Image change detection data:
[Start of section]
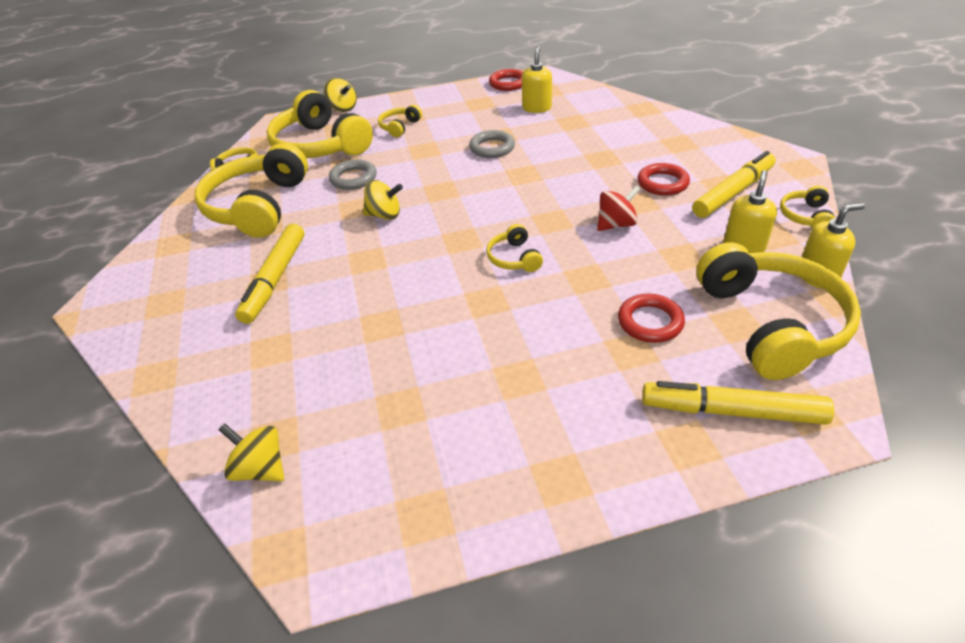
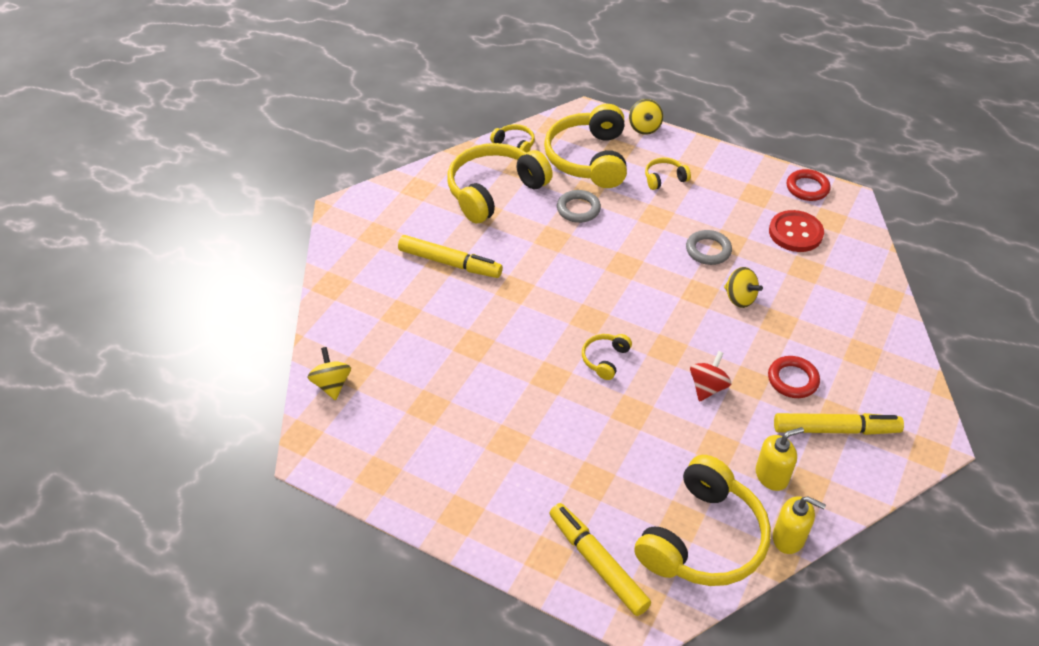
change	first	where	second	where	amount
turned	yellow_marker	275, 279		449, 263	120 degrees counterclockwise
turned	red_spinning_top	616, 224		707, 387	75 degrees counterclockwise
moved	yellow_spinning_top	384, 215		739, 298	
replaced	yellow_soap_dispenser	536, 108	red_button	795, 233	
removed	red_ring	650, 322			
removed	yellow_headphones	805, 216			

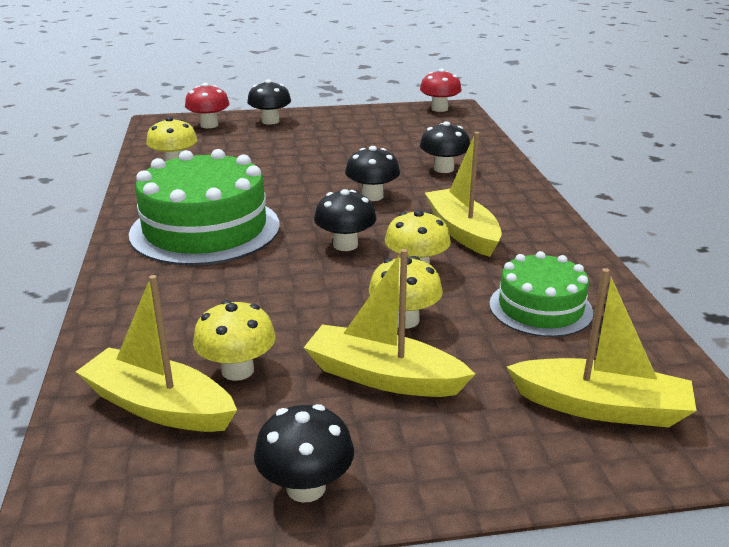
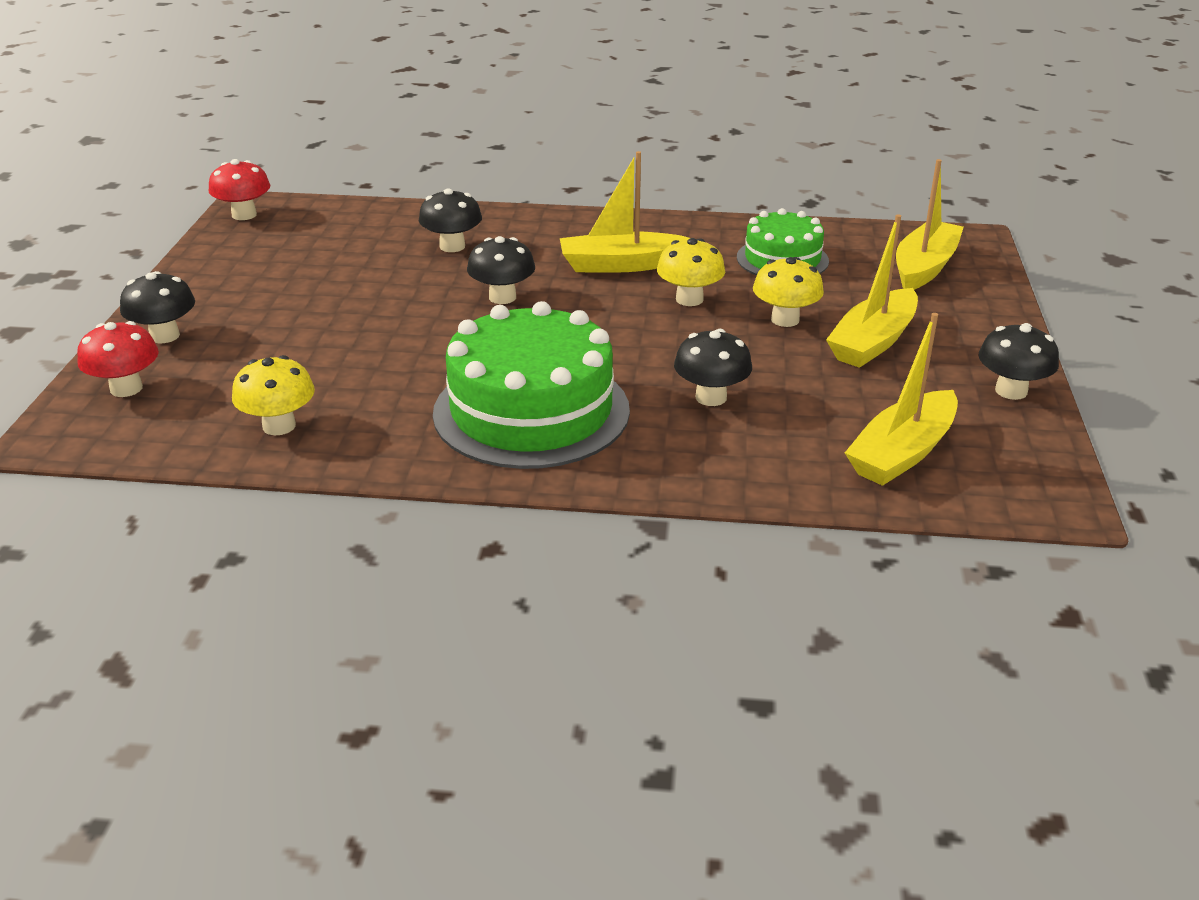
change	first	where	second	where	amount
moved	black_mushroom	345, 245		711, 397	
removed	yellow_mushroom	237, 370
[End of section]
**What you need to do:** Work out how many lines above contain the word "degrees". Give only the number.

**Answer to this problem:** 2